#### About this task:
Determine the number of lines in the entries below in which the word "shape" appears, and reply with that number only.

[Opening Data supplied section]

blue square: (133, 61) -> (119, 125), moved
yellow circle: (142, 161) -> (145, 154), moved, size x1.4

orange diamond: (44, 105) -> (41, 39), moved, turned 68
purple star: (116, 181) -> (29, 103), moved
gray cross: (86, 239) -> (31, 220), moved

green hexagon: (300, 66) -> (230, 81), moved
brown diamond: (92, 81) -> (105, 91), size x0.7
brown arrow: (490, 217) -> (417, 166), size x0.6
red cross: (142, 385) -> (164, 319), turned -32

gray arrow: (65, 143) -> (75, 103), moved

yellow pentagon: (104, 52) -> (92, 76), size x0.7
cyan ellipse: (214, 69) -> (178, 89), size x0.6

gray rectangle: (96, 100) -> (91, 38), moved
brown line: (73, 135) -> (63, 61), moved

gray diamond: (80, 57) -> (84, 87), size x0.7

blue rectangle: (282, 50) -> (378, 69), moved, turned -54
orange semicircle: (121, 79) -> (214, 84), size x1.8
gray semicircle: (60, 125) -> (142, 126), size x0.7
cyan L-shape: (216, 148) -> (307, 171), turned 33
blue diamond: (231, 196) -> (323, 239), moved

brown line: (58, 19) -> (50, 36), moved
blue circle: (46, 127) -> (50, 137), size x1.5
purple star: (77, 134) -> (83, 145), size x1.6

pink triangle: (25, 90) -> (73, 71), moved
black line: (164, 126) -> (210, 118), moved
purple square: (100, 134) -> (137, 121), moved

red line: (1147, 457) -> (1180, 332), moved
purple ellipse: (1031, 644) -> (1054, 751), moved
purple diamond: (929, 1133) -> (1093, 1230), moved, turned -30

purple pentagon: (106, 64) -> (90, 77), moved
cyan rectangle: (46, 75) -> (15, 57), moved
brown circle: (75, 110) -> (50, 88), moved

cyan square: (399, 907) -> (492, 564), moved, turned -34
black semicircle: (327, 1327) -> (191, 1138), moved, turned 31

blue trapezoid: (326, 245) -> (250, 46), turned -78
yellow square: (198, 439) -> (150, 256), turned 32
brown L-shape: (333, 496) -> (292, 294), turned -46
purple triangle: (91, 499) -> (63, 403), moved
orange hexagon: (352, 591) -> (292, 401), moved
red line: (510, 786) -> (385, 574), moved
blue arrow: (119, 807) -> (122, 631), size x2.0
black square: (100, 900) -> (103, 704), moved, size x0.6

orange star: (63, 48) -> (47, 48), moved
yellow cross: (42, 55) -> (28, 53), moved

[Closing Data supplied section]

#### Output of the exercise:
2